## start

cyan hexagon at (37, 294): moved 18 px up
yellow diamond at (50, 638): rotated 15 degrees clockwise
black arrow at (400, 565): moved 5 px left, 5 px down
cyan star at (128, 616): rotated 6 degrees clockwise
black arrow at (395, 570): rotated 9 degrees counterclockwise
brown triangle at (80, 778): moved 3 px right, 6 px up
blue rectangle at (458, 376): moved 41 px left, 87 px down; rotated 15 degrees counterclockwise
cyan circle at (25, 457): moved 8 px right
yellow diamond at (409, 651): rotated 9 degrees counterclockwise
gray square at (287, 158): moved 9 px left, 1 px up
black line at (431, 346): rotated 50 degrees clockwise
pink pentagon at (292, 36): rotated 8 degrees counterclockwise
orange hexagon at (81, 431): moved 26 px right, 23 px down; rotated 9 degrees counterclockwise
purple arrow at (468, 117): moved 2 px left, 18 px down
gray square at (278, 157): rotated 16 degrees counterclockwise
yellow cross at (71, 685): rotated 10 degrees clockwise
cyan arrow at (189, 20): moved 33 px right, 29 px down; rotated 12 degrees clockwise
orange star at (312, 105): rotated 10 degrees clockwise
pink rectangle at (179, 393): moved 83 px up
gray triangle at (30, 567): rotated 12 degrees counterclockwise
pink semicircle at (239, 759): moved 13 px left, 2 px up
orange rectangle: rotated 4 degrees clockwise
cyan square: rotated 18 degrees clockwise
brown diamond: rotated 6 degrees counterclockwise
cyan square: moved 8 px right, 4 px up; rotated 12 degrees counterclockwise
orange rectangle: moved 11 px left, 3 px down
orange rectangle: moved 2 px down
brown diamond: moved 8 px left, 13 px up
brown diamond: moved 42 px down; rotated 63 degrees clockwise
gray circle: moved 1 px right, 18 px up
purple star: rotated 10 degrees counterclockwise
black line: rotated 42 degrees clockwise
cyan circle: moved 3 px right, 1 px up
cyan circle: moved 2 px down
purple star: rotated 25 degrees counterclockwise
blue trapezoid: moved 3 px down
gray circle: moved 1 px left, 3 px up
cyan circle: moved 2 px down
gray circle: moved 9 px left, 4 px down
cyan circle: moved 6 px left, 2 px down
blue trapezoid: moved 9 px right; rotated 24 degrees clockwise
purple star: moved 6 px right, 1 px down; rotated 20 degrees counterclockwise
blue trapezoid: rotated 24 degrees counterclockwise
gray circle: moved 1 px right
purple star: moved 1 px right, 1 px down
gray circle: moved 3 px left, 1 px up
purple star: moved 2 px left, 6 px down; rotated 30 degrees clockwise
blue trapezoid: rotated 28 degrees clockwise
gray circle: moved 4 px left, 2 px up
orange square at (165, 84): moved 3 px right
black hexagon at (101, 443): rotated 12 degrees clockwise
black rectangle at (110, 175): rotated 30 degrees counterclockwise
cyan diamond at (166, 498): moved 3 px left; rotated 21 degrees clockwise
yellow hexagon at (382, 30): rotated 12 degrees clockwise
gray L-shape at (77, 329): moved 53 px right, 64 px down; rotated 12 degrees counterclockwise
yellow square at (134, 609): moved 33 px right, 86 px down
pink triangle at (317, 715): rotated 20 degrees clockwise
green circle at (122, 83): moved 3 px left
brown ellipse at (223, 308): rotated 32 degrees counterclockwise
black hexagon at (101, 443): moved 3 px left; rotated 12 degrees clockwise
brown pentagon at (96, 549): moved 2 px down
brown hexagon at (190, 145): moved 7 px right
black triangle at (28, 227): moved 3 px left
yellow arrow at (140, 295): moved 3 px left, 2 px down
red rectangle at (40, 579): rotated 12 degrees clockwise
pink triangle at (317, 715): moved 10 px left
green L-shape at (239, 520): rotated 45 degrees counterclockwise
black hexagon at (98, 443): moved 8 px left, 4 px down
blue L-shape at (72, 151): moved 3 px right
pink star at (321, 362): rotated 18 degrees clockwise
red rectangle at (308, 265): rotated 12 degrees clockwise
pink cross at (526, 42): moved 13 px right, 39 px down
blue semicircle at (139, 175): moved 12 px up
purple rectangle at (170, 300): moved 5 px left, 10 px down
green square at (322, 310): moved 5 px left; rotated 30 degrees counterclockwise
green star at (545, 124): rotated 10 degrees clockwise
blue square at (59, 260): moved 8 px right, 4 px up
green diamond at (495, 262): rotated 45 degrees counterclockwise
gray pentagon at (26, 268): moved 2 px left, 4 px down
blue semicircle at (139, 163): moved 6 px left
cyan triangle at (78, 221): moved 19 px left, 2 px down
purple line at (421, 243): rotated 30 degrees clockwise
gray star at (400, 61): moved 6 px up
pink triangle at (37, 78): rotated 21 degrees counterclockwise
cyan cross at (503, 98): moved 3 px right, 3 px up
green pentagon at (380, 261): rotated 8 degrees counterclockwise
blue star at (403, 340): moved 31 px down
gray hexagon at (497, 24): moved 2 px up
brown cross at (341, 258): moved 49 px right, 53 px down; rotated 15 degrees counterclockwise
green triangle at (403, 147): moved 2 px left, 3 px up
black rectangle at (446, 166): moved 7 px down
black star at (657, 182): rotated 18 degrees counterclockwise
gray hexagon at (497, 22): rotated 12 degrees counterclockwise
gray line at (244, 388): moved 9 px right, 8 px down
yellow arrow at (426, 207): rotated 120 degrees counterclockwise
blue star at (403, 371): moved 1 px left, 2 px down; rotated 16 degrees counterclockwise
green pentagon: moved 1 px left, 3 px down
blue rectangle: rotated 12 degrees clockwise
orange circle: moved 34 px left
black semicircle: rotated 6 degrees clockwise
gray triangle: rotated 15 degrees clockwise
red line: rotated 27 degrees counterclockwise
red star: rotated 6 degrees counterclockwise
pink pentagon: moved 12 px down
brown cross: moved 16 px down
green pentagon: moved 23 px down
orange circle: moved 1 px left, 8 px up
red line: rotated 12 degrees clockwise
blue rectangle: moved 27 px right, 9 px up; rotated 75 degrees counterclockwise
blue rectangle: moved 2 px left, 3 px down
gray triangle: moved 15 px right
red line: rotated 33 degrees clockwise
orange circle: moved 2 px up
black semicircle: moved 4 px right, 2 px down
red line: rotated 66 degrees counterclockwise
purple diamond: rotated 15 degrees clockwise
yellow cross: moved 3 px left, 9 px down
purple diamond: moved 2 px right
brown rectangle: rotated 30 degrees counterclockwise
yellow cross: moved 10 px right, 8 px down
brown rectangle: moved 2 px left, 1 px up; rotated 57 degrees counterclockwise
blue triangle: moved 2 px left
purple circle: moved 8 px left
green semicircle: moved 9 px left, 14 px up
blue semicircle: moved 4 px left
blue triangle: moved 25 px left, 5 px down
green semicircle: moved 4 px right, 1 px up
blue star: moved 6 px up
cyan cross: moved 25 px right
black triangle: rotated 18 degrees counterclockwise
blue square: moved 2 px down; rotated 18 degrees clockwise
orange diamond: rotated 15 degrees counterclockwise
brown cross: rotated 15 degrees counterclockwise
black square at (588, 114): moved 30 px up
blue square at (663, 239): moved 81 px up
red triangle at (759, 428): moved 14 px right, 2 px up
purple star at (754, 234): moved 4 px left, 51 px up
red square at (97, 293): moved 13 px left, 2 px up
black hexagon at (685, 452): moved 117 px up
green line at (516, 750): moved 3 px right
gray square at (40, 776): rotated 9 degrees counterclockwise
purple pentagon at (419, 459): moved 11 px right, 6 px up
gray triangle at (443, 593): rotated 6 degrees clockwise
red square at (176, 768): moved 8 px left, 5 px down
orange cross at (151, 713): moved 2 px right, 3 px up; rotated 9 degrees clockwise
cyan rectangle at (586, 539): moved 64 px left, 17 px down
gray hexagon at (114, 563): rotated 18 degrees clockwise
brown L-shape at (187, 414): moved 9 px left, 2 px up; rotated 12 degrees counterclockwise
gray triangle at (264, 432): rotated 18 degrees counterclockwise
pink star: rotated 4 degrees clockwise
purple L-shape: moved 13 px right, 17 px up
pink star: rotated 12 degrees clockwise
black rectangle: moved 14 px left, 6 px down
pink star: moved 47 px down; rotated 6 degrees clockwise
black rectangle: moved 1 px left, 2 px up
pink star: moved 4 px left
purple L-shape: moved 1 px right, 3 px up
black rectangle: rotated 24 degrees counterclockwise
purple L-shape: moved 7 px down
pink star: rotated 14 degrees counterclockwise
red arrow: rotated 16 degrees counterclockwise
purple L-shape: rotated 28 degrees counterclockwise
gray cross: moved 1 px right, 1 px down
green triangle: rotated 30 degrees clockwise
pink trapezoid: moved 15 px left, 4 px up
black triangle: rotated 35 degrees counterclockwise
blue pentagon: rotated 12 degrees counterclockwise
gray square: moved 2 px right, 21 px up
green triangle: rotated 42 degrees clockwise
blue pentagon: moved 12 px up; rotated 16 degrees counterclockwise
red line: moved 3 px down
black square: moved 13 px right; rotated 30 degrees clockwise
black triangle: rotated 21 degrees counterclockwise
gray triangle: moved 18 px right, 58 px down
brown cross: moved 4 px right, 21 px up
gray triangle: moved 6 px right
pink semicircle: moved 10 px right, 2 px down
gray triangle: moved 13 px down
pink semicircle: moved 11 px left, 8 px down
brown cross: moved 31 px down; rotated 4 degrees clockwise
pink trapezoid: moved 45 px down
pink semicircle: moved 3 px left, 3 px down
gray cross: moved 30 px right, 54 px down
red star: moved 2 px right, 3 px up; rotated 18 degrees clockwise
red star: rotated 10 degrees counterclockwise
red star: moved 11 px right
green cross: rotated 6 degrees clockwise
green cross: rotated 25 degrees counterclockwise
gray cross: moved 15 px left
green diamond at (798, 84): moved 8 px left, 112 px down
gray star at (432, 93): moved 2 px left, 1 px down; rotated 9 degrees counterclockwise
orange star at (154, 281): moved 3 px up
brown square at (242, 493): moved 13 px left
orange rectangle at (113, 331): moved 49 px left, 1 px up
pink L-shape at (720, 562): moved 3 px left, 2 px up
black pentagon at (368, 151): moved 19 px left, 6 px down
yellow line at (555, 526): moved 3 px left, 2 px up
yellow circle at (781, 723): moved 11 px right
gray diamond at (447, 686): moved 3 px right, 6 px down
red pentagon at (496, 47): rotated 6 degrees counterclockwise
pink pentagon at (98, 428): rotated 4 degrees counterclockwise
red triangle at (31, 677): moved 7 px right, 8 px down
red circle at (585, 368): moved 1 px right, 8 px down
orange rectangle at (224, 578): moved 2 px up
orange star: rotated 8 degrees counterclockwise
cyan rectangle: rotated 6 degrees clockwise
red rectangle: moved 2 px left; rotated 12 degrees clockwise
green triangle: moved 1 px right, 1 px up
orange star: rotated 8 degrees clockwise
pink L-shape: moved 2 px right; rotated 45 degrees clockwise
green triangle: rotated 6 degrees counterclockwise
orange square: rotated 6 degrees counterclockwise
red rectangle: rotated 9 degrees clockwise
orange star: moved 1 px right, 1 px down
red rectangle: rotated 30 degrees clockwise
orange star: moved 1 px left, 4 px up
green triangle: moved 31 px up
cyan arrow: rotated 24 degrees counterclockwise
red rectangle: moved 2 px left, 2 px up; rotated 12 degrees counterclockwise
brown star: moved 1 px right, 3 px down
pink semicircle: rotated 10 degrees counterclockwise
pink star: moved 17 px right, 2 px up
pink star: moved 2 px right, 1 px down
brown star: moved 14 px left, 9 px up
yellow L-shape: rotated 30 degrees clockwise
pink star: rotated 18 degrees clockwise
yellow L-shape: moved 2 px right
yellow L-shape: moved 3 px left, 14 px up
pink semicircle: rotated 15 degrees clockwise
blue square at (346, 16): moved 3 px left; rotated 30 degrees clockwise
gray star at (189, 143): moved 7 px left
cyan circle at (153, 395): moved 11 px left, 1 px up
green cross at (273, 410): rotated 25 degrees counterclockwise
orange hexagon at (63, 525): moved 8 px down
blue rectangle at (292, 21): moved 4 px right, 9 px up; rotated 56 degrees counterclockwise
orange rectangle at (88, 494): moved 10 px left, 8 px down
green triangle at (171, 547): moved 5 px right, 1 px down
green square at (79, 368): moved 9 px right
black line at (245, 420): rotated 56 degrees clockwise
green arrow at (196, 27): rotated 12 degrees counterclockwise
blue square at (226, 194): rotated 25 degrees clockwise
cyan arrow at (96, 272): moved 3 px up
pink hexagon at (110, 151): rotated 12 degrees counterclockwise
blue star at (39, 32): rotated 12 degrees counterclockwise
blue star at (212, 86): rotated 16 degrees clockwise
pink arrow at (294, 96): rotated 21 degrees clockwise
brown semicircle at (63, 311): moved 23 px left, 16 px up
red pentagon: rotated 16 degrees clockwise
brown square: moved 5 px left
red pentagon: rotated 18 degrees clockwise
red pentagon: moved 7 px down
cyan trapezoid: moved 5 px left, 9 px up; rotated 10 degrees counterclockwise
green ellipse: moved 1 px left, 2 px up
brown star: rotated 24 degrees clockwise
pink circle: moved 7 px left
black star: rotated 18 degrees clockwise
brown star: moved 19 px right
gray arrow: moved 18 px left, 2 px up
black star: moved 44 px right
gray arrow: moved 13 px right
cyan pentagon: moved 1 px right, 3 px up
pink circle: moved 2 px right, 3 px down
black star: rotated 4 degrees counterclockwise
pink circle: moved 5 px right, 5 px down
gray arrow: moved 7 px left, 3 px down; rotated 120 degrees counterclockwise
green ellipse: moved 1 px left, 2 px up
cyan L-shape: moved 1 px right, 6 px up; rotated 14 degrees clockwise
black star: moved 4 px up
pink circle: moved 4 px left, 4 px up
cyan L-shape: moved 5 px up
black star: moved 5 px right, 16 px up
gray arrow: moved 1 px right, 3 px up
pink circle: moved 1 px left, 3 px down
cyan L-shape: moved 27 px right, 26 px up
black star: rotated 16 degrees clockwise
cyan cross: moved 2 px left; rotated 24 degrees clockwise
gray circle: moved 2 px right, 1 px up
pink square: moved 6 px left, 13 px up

## end

Exercise aim - Rewrite the stretch of the material from its first line through the line containing "orange star at (312, 105): rotated", replacing every "diamond" with "rhombus" and leaving everything else the same.

Response to the exercise -
cyan hexagon at (37, 294): moved 18 px up
yellow rhombus at (50, 638): rotated 15 degrees clockwise
black arrow at (400, 565): moved 5 px left, 5 px down
cyan star at (128, 616): rotated 6 degrees clockwise
black arrow at (395, 570): rotated 9 degrees counterclockwise
brown triangle at (80, 778): moved 3 px right, 6 px up
blue rectangle at (458, 376): moved 41 px left, 87 px down; rotated 15 degrees counterclockwise
cyan circle at (25, 457): moved 8 px right
yellow rhombus at (409, 651): rotated 9 degrees counterclockwise
gray square at (287, 158): moved 9 px left, 1 px up
black line at (431, 346): rotated 50 degrees clockwise
pink pentagon at (292, 36): rotated 8 degrees counterclockwise
orange hexagon at (81, 431): moved 26 px right, 23 px down; rotated 9 degrees counterclockwise
purple arrow at (468, 117): moved 2 px left, 18 px down
gray square at (278, 157): rotated 16 degrees counterclockwise
yellow cross at (71, 685): rotated 10 degrees clockwise
cyan arrow at (189, 20): moved 33 px right, 29 px down; rotated 12 degrees clockwise
orange star at (312, 105): rotated 10 degrees clockwise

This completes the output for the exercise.